#### [WHAT YOU SHOULD DO]
Each line of data below is to be returned exactly, leaving out any picture.

#### [Data extracted from a collection]
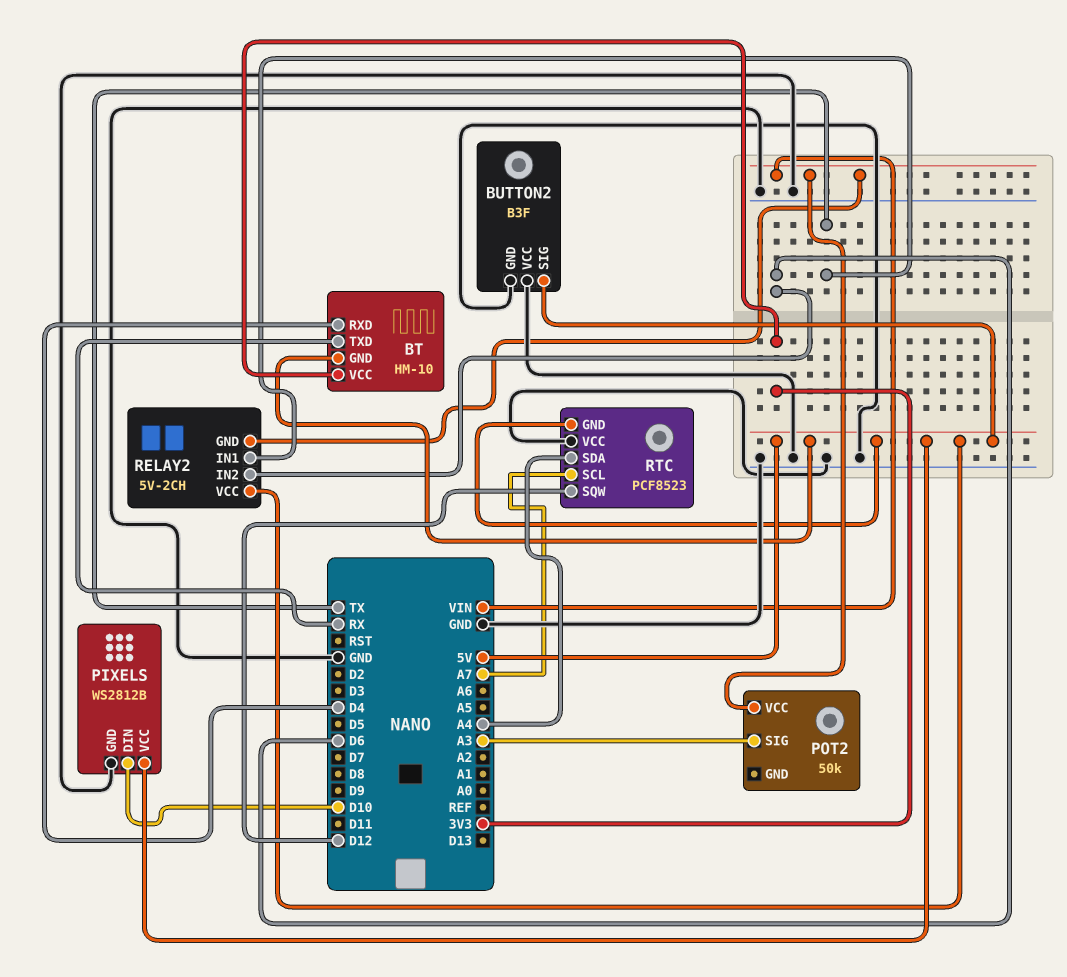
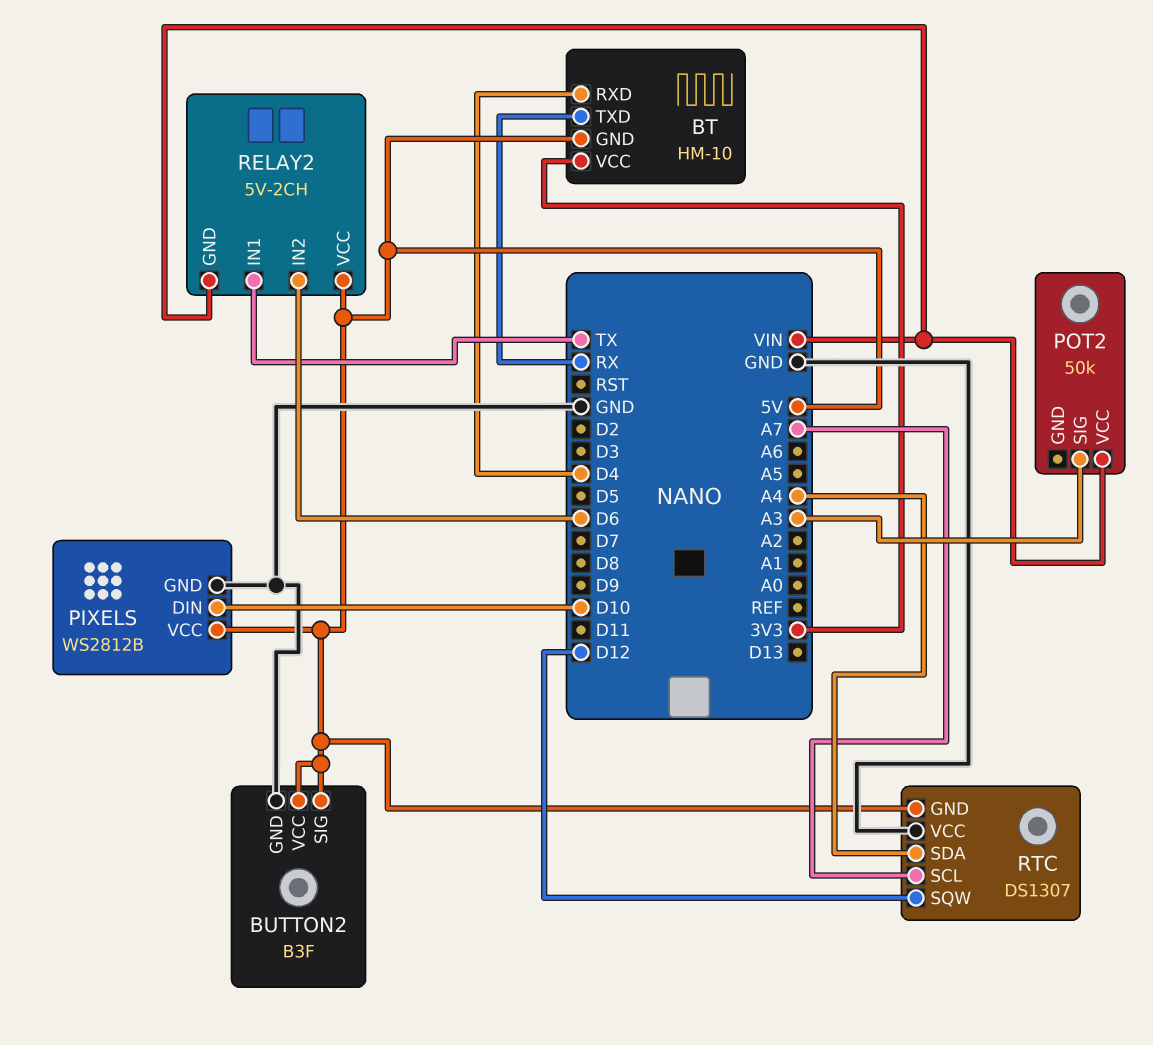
BUTTON2 pin VCC: GND -> 5V
RTC: PCF8523 -> DS1307

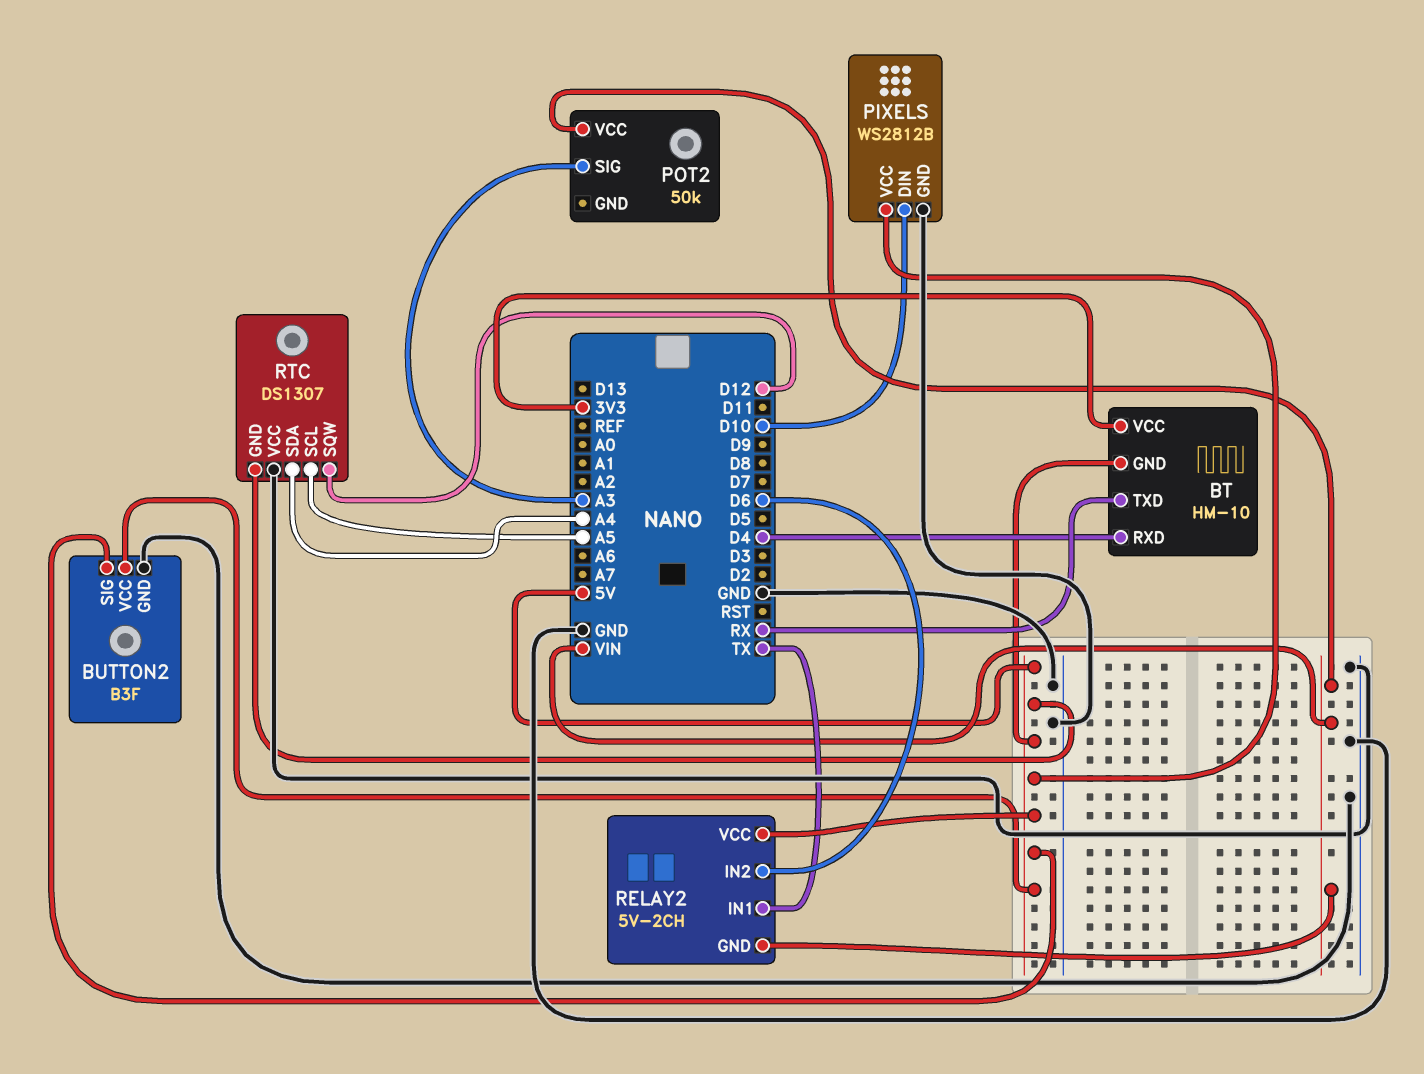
RTC pin SCL: A7 -> A5

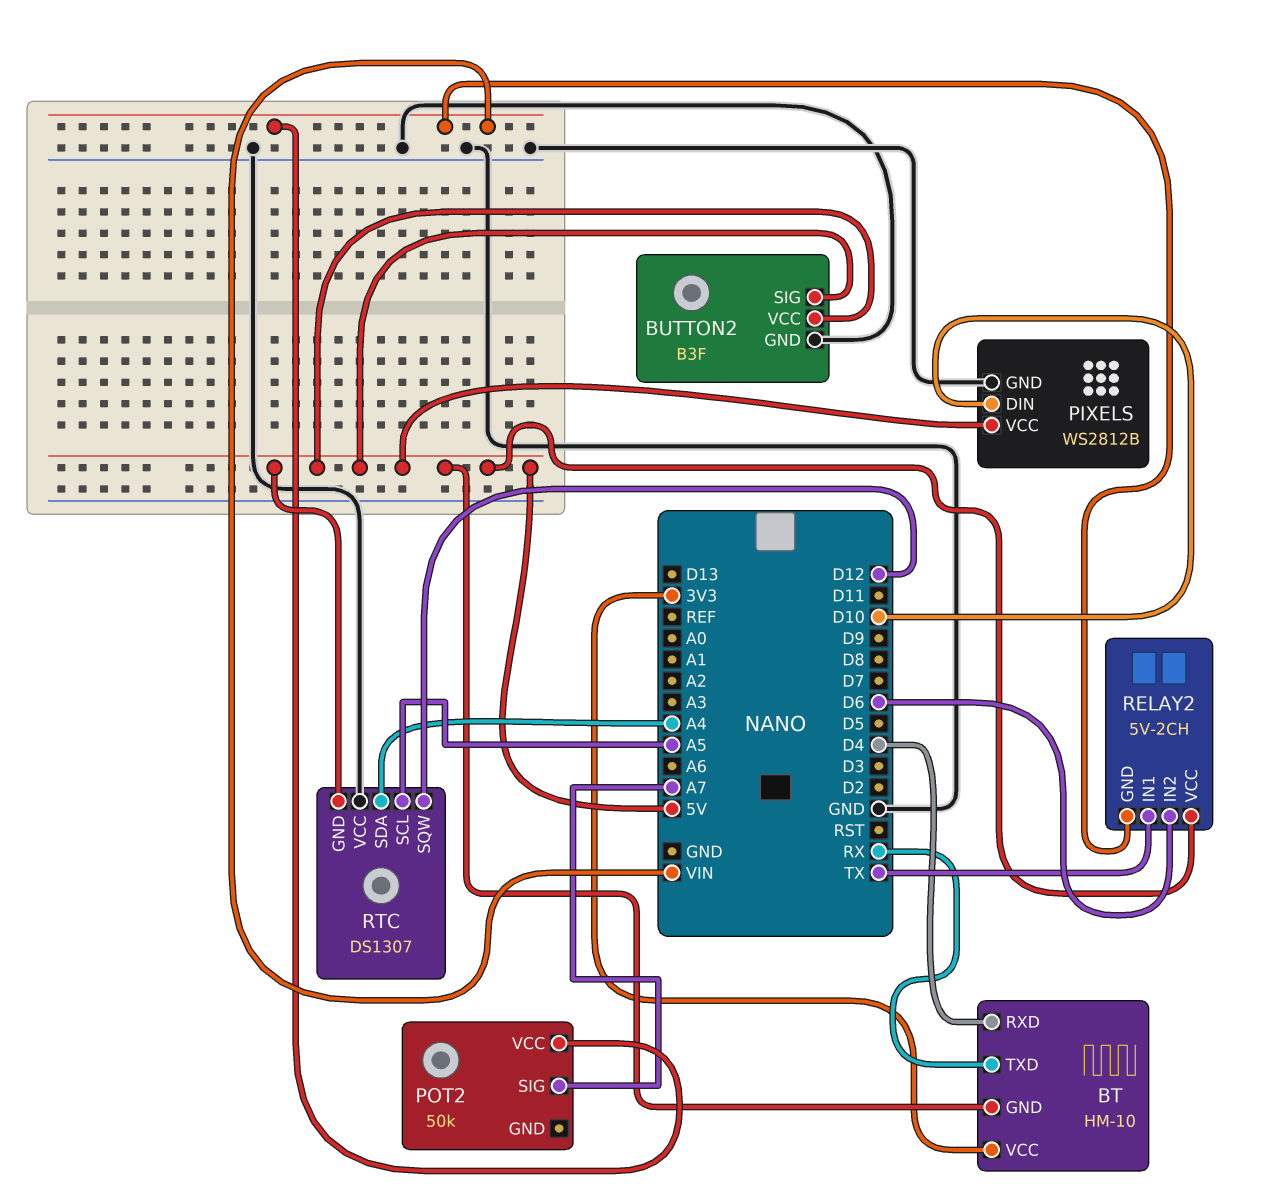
POT2 pin SIG: A3 -> A7

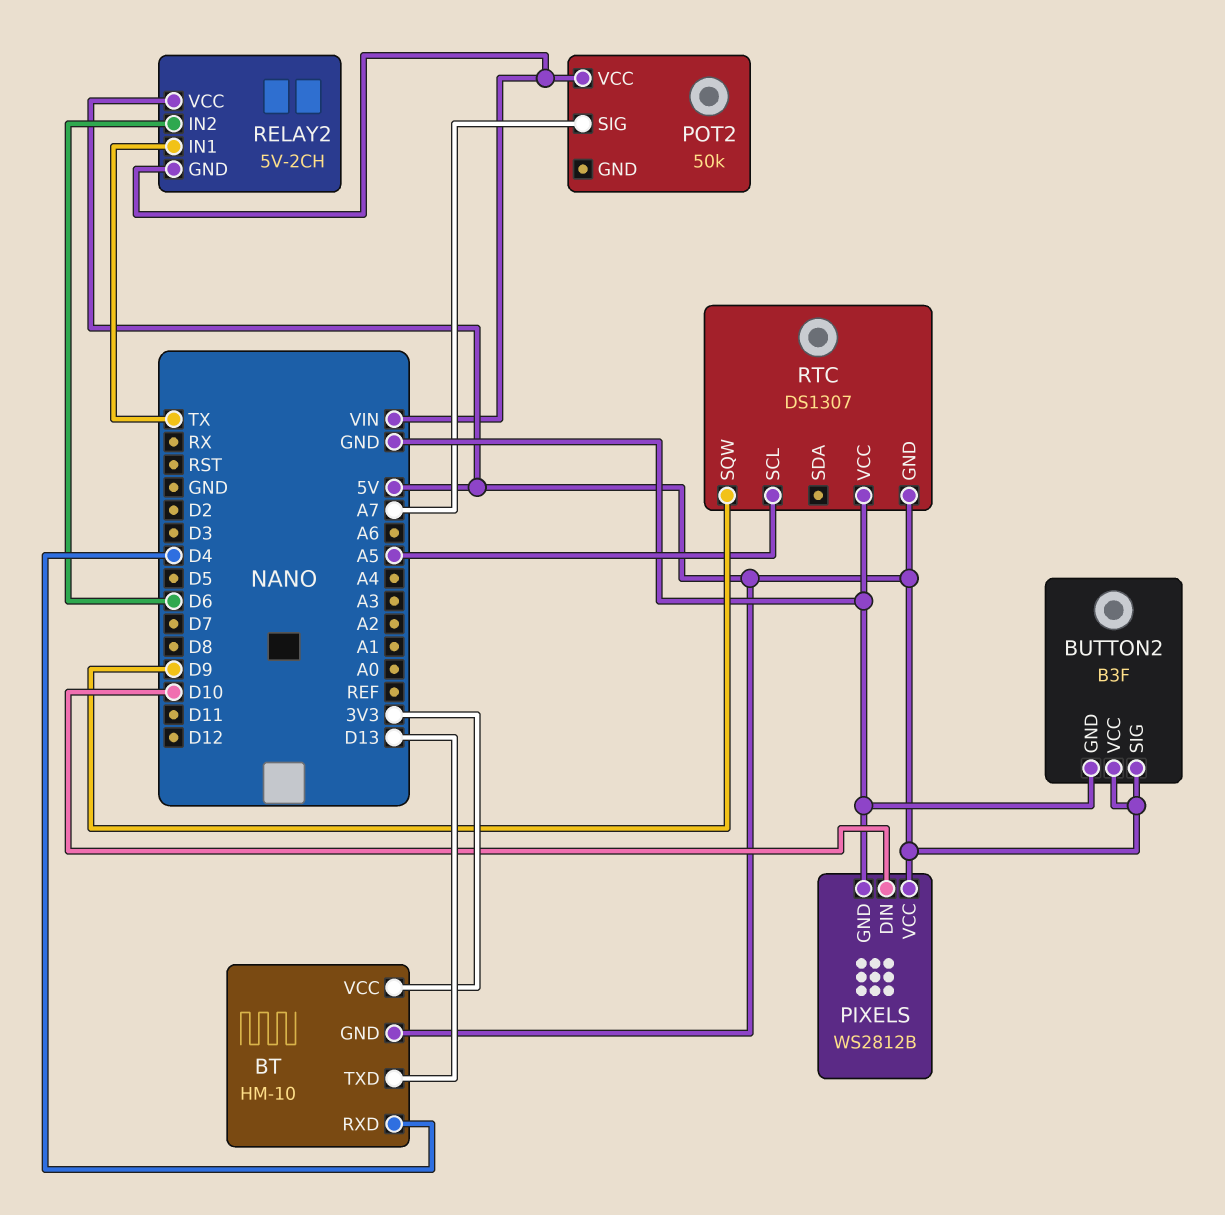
BT pin TXD: RX -> D13
RTC pin SDA: A4 -> none
RTC pin SQW: D12 -> D9

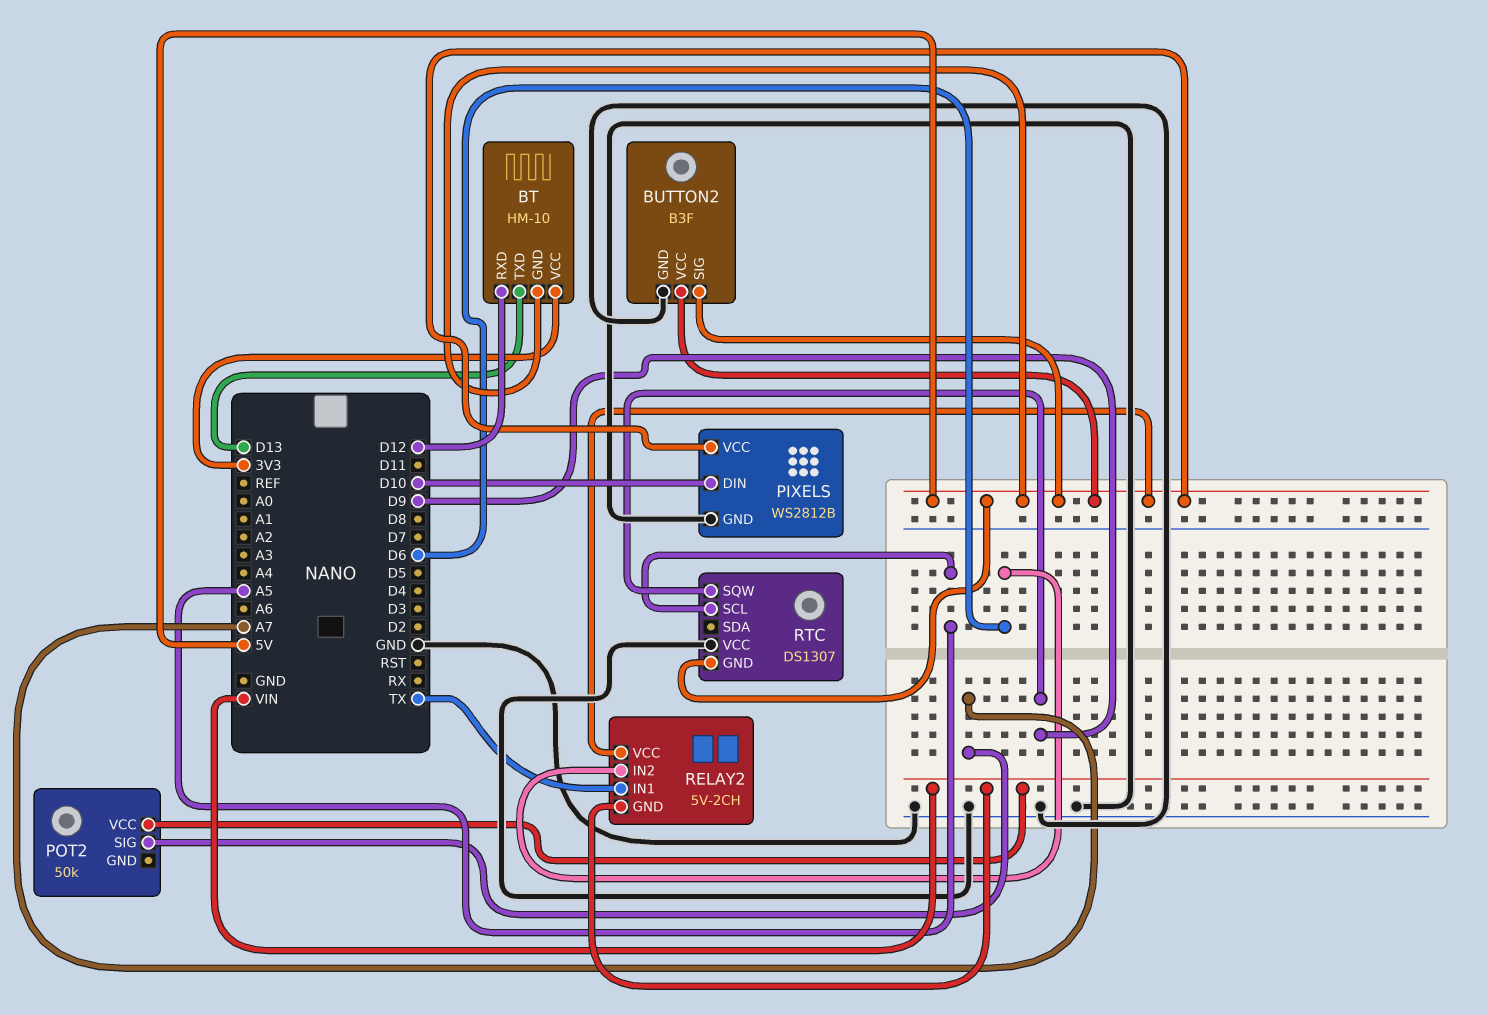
BT pin RXD: D4 -> D12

#### [ANSWER BOX]
BUTTON2 pin VCC: GND -> 5V
RTC: PCF8523 -> DS1307

RTC pin SCL: A7 -> A5

POT2 pin SIG: A3 -> A7

BT pin TXD: RX -> D13
RTC pin SDA: A4 -> none
RTC pin SQW: D12 -> D9

BT pin RXD: D4 -> D12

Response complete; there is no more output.